• ASSIGNMENT:
Repeat all the data that appears below, keeping it exact.

• RECORDED INFORMATION:
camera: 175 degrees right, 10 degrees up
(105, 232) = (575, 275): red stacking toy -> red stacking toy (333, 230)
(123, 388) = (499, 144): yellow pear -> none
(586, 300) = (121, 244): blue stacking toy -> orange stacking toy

• WORKED SOLUTION:
camera: 175 degrees right, 10 degrees up
(105, 232) = (575, 275): red stacking toy -> red stacking toy (333, 230)
(123, 388) = (499, 144): yellow pear -> none
(586, 300) = (121, 244): blue stacking toy -> orange stacking toy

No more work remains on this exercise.